(Collected data)
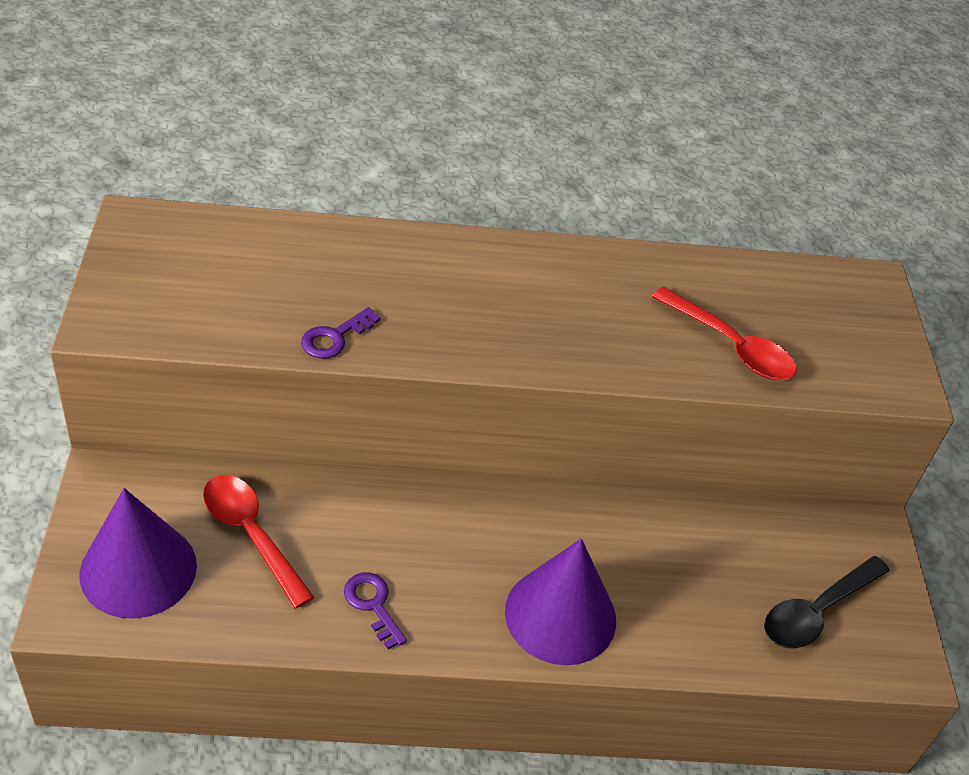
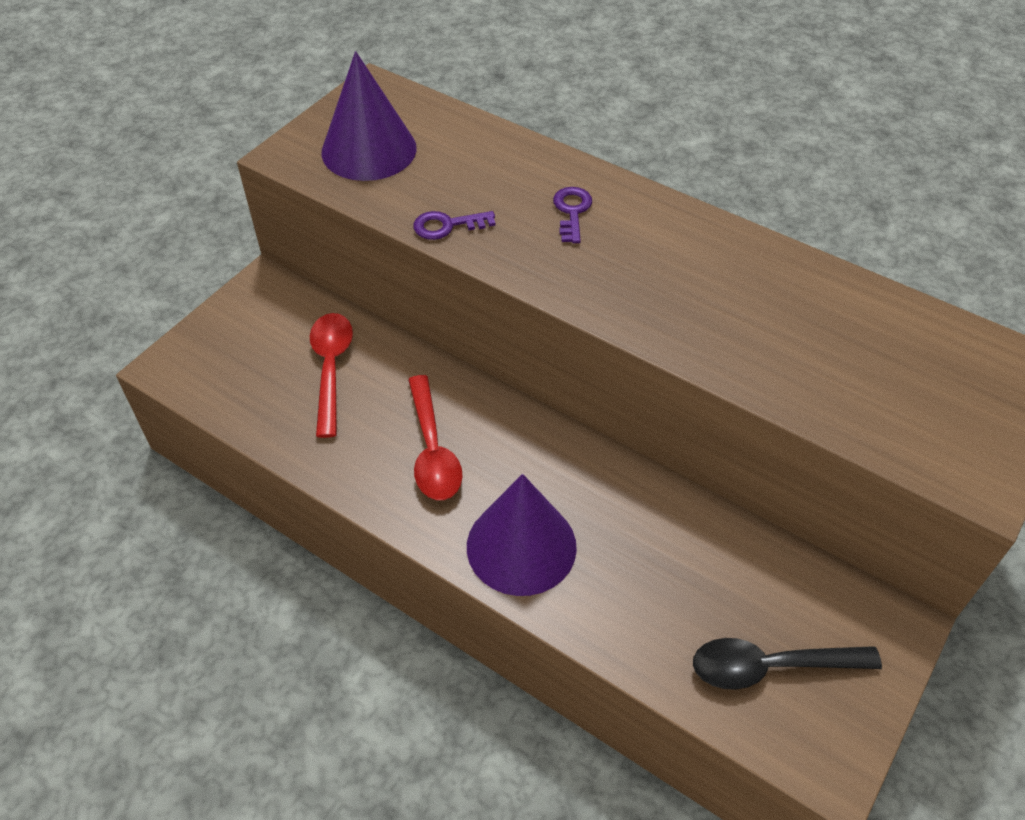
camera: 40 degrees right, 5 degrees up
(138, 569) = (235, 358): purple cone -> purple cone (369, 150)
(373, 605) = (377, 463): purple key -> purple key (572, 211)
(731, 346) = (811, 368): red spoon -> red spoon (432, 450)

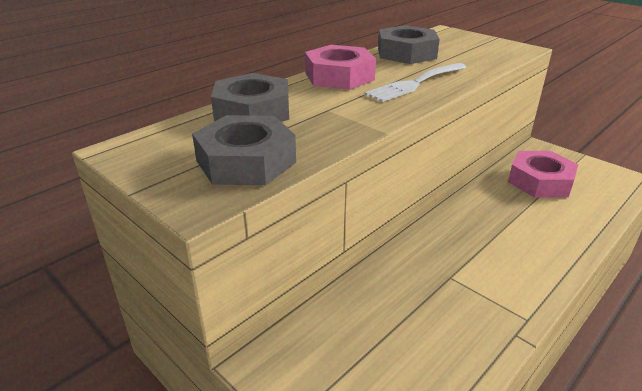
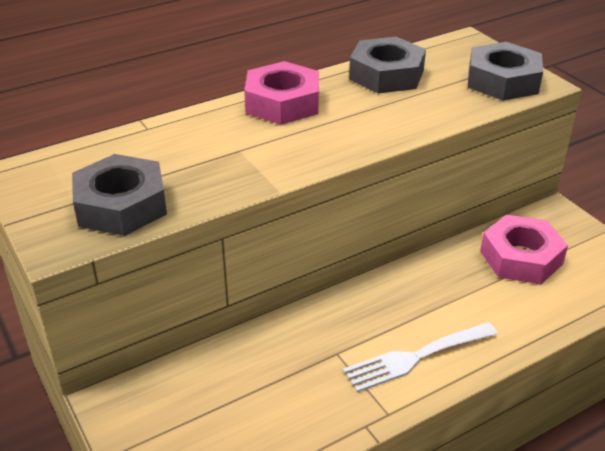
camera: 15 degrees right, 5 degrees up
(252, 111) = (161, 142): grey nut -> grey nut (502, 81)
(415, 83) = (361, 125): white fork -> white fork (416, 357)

§ Problem to work on: Out of the records, collect only those lines that contain the string "right".

§ Exercise solution:
camera: 40 degrees right, 5 degrees up
camera: 15 degrees right, 5 degrees up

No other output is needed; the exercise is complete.